WHAT TO DO
When a line of the entries contains "diode", please list that line.

DATA
========================================================================

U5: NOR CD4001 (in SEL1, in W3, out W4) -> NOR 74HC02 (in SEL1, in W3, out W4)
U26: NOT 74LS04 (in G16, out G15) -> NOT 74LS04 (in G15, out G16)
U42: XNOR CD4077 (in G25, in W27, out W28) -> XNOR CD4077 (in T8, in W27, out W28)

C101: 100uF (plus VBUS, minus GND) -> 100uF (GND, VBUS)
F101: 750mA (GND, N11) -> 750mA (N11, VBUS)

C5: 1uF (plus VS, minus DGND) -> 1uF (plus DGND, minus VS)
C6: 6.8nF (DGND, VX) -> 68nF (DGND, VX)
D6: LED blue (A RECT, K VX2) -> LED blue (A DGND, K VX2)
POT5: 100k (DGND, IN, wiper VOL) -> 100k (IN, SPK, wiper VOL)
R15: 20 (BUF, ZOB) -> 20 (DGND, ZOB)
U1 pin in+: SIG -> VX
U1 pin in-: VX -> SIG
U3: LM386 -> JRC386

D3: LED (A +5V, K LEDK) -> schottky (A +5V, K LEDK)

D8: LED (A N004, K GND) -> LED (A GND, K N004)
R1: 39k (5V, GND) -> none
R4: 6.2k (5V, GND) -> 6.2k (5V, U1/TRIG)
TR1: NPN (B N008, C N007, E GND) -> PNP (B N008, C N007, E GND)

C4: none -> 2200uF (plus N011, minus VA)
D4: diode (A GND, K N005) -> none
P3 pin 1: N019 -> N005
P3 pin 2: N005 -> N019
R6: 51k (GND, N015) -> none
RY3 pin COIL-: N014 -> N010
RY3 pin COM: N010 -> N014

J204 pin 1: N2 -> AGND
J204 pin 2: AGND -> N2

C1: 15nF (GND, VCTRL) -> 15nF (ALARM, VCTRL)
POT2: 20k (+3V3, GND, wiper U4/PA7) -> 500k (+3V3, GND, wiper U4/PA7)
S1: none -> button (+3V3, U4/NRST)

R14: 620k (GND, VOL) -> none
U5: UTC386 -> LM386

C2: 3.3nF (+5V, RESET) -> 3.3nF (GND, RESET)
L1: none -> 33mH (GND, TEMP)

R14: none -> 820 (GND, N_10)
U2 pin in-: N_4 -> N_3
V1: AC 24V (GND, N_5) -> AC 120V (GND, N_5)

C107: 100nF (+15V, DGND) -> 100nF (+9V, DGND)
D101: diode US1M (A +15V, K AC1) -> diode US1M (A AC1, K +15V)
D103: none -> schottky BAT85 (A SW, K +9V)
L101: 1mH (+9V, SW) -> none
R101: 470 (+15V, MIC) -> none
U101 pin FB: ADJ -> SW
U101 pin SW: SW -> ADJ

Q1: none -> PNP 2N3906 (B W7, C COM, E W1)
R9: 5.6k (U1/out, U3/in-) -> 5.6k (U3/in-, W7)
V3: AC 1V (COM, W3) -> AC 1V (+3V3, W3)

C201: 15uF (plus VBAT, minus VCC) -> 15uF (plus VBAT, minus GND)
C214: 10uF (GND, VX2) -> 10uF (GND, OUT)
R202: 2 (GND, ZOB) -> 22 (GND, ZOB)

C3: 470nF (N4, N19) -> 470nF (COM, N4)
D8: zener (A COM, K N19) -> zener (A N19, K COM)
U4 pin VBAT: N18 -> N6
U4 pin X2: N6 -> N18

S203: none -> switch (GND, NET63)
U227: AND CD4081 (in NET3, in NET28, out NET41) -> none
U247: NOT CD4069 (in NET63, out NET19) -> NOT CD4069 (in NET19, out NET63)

========================================================================

RESULT FOR THIS EXERCISE
D4: diode (A GND, K N005) -> none
D101: diode US1M (A +15V, K AC1) -> diode US1M (A AC1, K +15V)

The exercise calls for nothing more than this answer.